> _PROBLEM DETAILS_:
Would you transcribe the records below from the line with "red pencil [322,261,413,273]" to the line with "camera: 80 degrees right, 10 degrees up", ends included, exactly and with nothing more, leaving the pictures out?

> _DATA FOR REVIEW_:
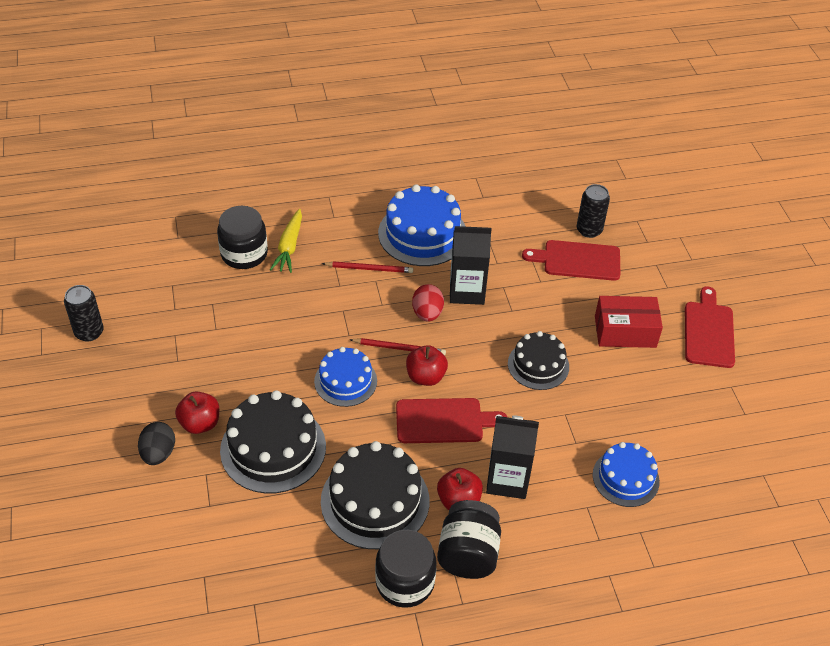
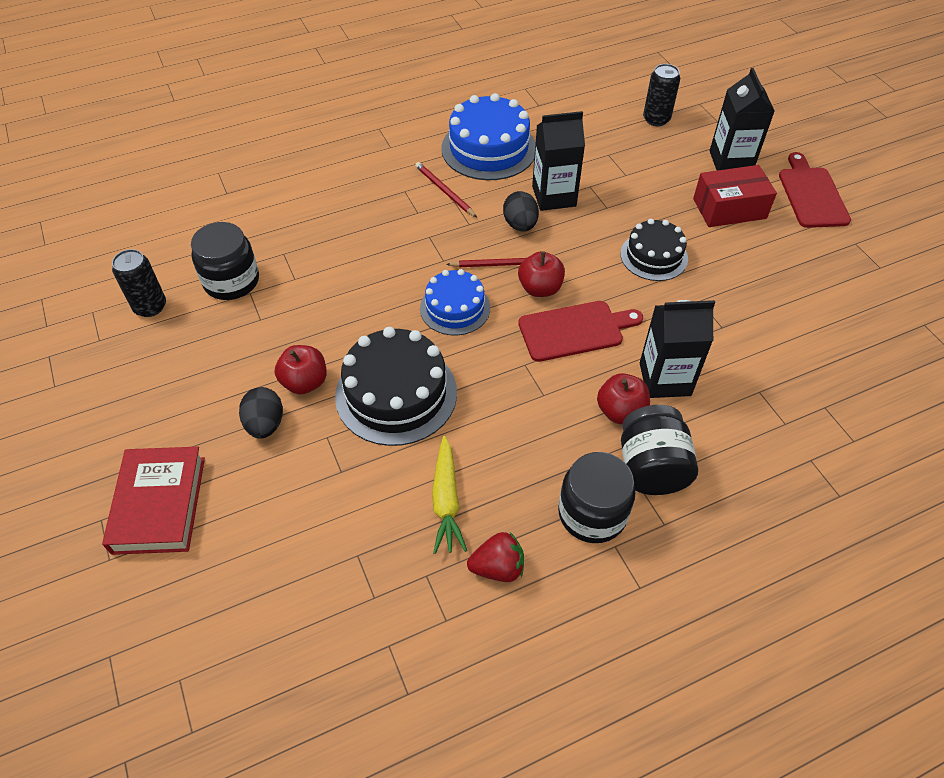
camera: 10 degrees left, 5 degrees up
black jar [217,206,268,269] -> black jar moved to [191,222,259,300]
yellow carrot [270,209,302,273] -> yellow carrot moved to [432,436,467,554]
black cake [321,441,429,549] -> none
red pencil [322,261,413,273] -> red pencil turned 120 degrees counterclockwise [415,162,477,217]
red egg [412,284,444,322] -> black egg [503,191,539,232]
red cutting board [522,240,620,281] -> none
blue cake [593,442,660,507] -> none
none -> red book [102,447,205,555]
none -> red strawberry [467,532,524,582]
none -> black carton [710,68,775,171]

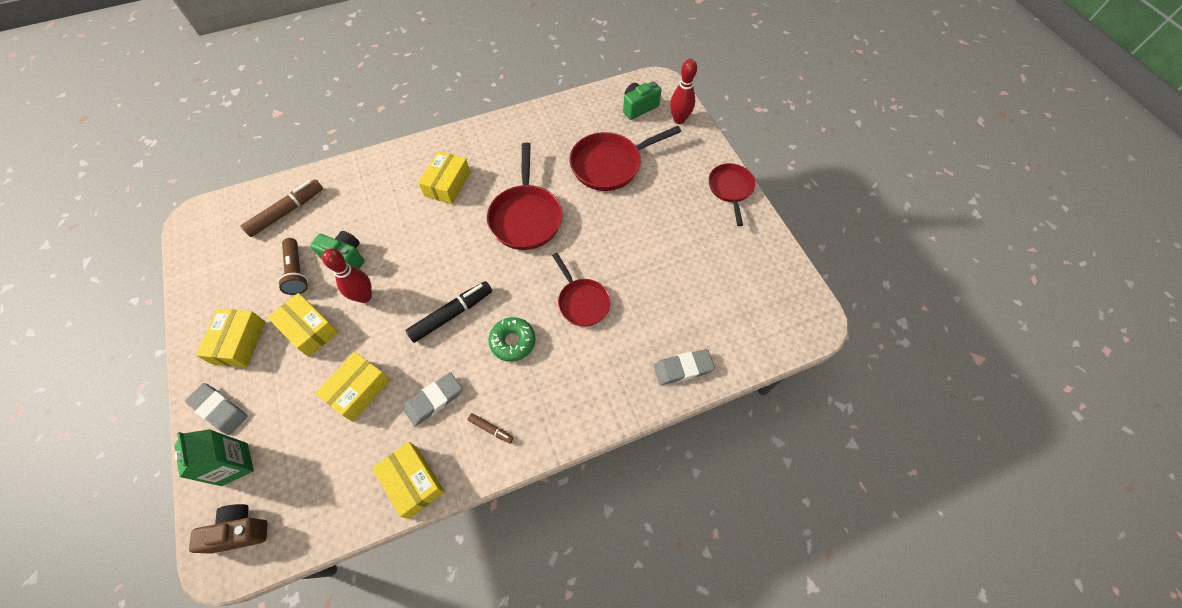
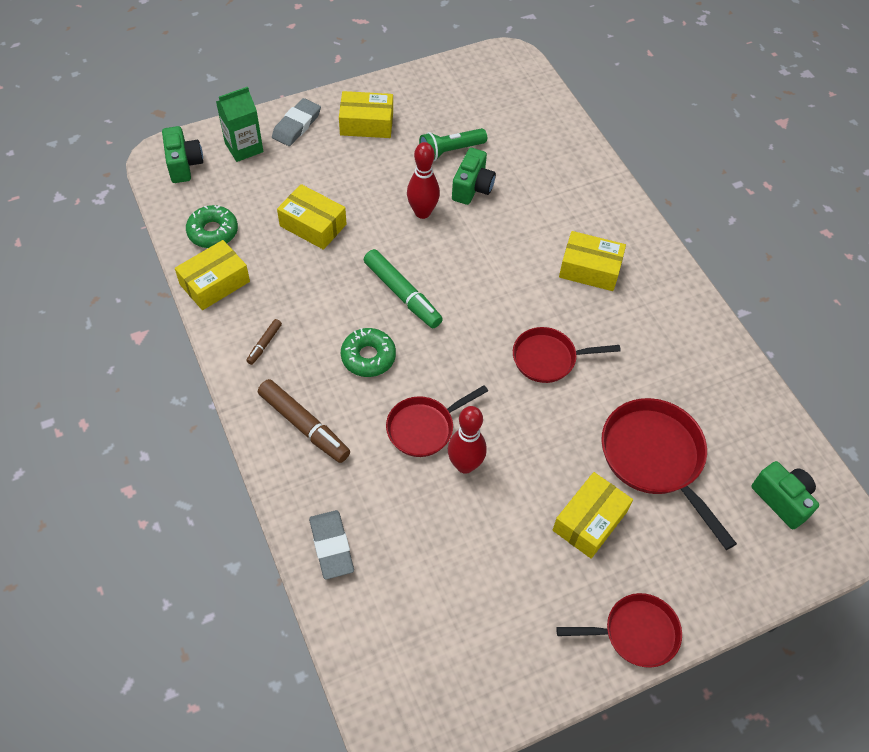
camera: 85 degrees right, 5 degrees down
brown camera [189,504,268,554] -> green camera [162,126,203,183]
brown marker [240,180,323,237] -> brown marker moved to [258,379,350,463]
yellow box [267,293,338,357] -> yellow box moved to [553,472,633,559]
brown flashlight [278,238,308,295] -> green flashlight [419,128,487,161]
grey eraser [403,372,462,427] -> none
black marker [405,281,492,343] -> green marker [364,249,443,328]
red pan [487,143,563,250] -> red pan [513,327,621,383], size x0.64
red bowling pin [670,59,697,124] -> red bowling pin moved to [448,406,487,474]
none -> green donut [186,205,238,248]

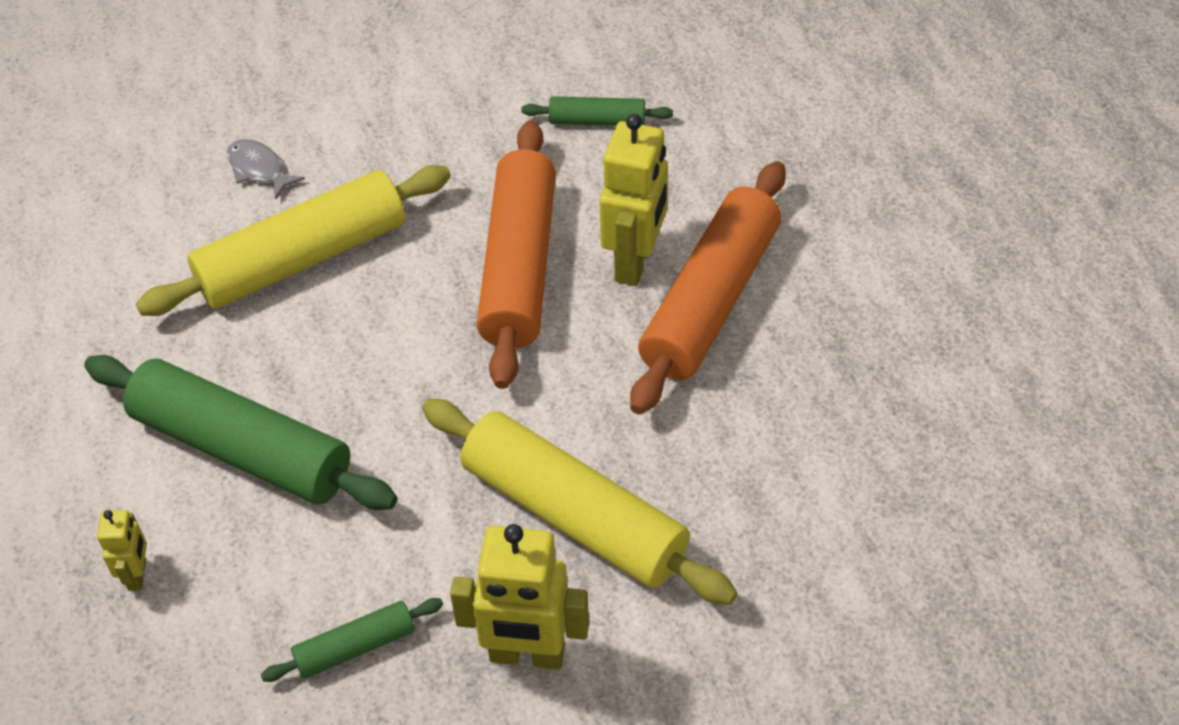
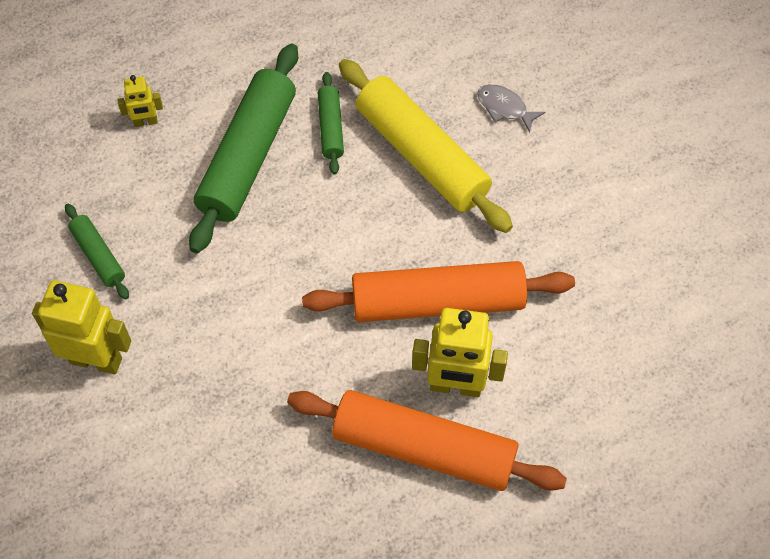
camera: 80 degrees right, 10 degrees up
grey fish [226,139,305,200] -> grey fish turned 90 degrees counterclockwise [477,84,545,133]
yellow rolling pin [422,399,737,605] -> none
yellow robot [450,524,589,670] -> yellow robot turned 105 degrees clockwise [32,280,131,374]
green rolling pin [521,97,673,126] -> green rolling pin moved to [318,72,344,174]

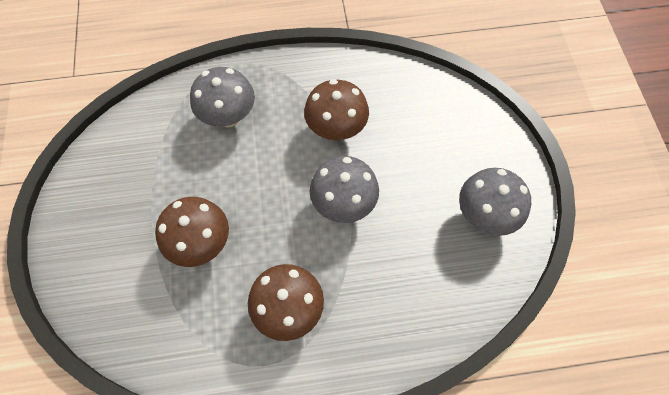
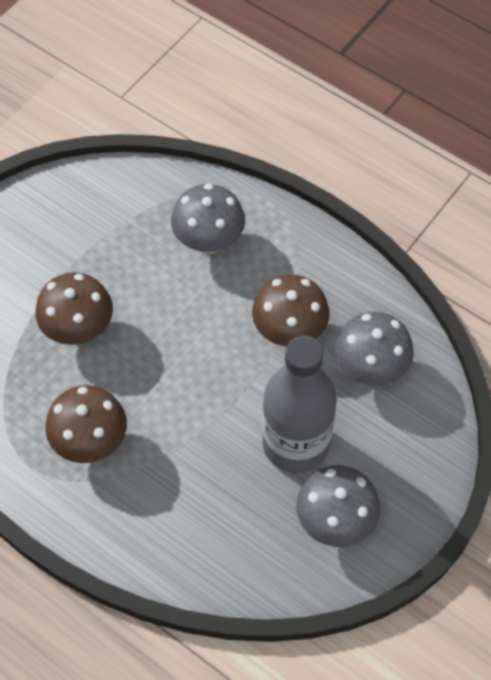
camera: 45 degrees right, 5 degrees down
grey mushroom [310,156,379,223] -> grey mushroom moved to [335,312,414,386]
none -> grey bottle [262,336,337,473]

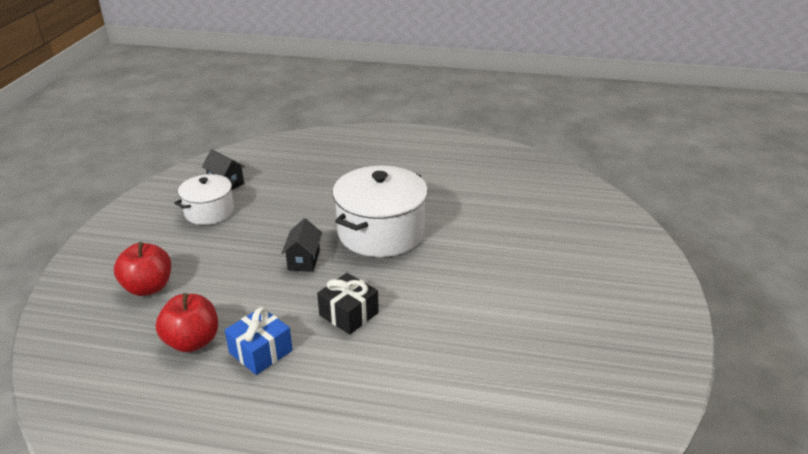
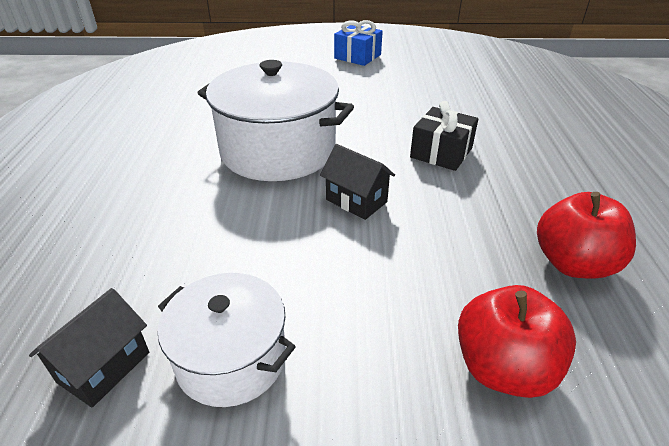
camera: 100 degrees left, 5 degrees up
blue gift [225,307,293,375] -> blue gift moved to [334,20,383,66]
black house [281,218,322,272] -> black house turned 45 degrees clockwise [320,144,395,220]

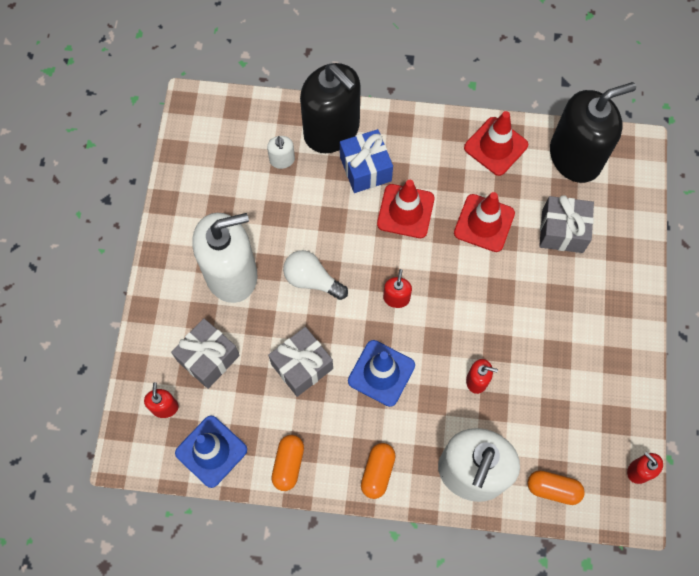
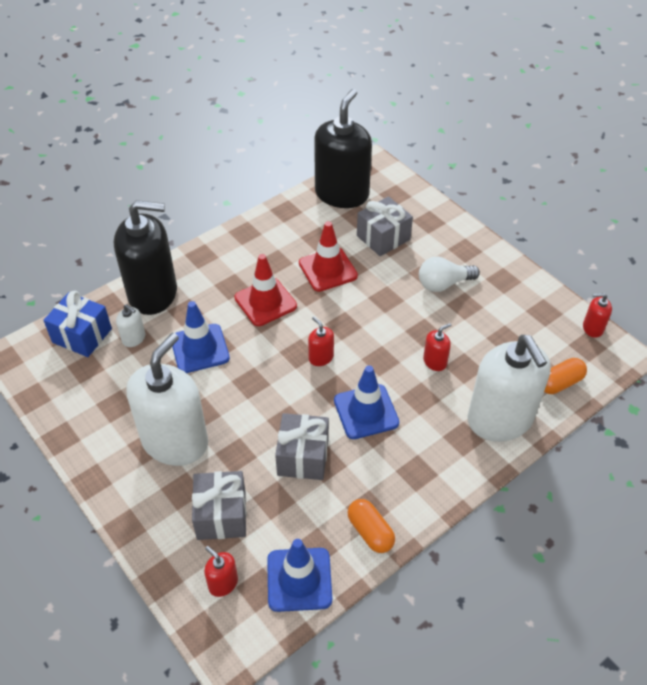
camera: 45 degrees left, 20 degrees down
white light bulb [283,250,348,300] -> white light bulb moved to [419,257,480,292]
blue gift [340,129,393,193] -> blue gift moved to [43,291,112,357]
orange capsule [361,443,396,499] -> none
red traffic cone [464,111,528,176] -> none
none -> blue traffic cone [172,301,230,373]

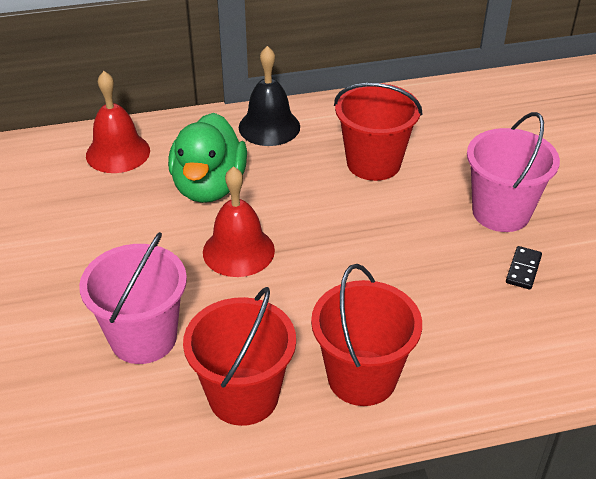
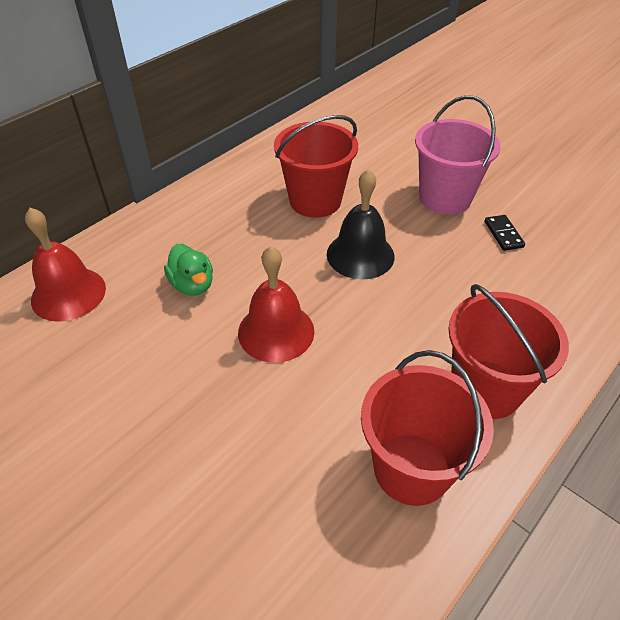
camera: 35 degrees left, 5 degrees up
pink bucket [79,232,187,364] -> none
green duck [168,113,247,203] -> green duck [164,244,213,296], size x0.55
black bell [239,46,300,146] -> black bell moved to [327,169,395,279]

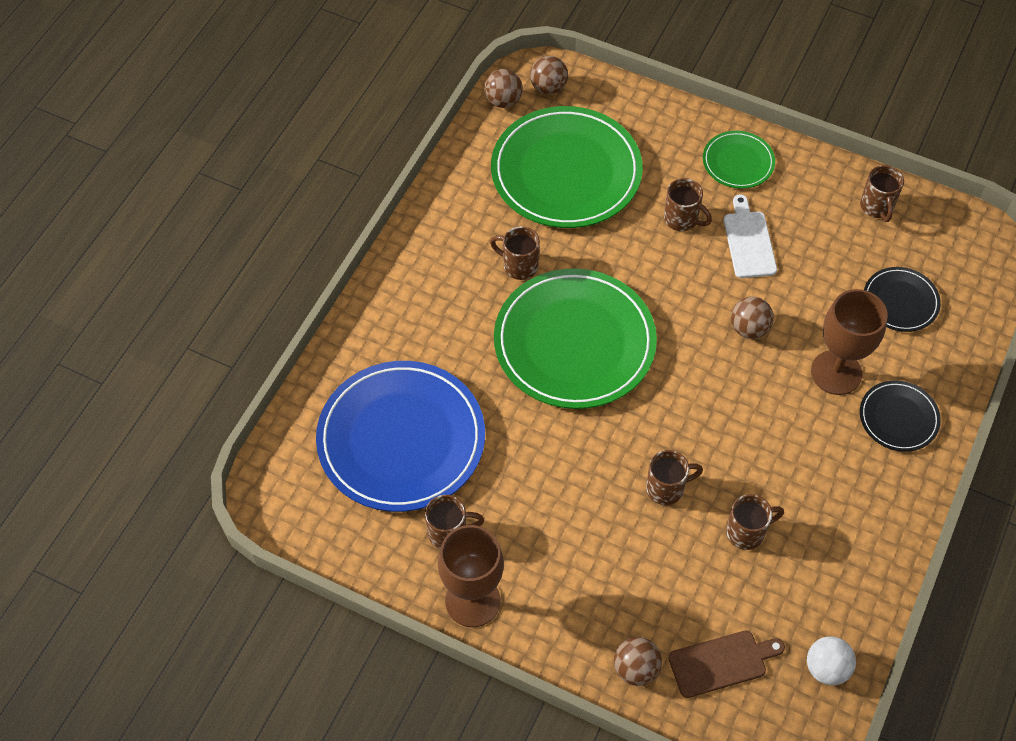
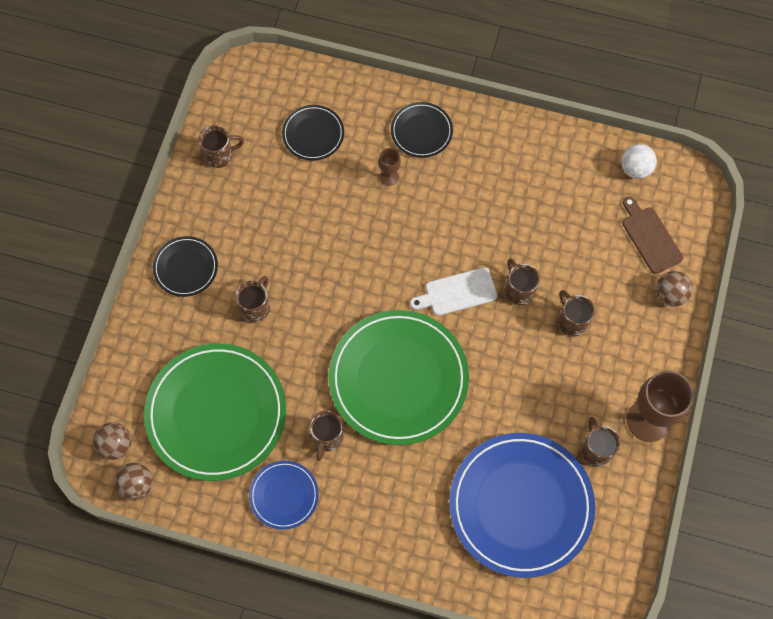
camera: 100 degrees left, 10 degrees up
green plate [703,131,775,189] -> black plate [153,236,218,297]
white cutting board [724,194,777,278] -> white cutting board moved to [410,267,497,316]
brown mug [726,494,784,550] -> brown mug moved to [558,290,595,336]
brown ball [731,297,774,339] -> none
brown goblet [811,289,888,395] -> brown goblet [378,148,401,186], size x0.48
none -> blue plate [249,461,319,530]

> _COMPLETED TASK_:
red pencil [322,261,413,273] -> red pencil turned 120 degrees counterclockwise [415,162,477,217]
red egg [412,284,444,322] -> black egg [503,191,539,232]
red cutting board [522,240,620,281] -> none
blue cake [593,442,660,507] -> none
none -> red book [102,447,205,555]
none -> red strawberry [467,532,524,582]
none -> black carton [710,68,775,171]

camera: 85 degrees right, 5 degrees down
brown camera [189,504,268,554] -> green camera [162,126,203,183]
brown marker [240,180,323,237] -> brown marker moved to [258,379,350,463]
yellow box [267,293,338,357] -> yellow box moved to [553,472,633,559]
brown flashlight [278,238,308,295] -> green flashlight [419,128,487,161]
grey eraser [403,372,462,427] -> none
black marker [405,281,492,343] -> green marker [364,249,443,328]
red pan [487,143,563,250] -> red pan [513,327,621,383], size x0.64
red bowling pin [670,59,697,124] -> red bowling pin moved to [448,406,487,474]
none -> green donut [186,205,238,248]

camera: 80 degrees right, 10 degrees up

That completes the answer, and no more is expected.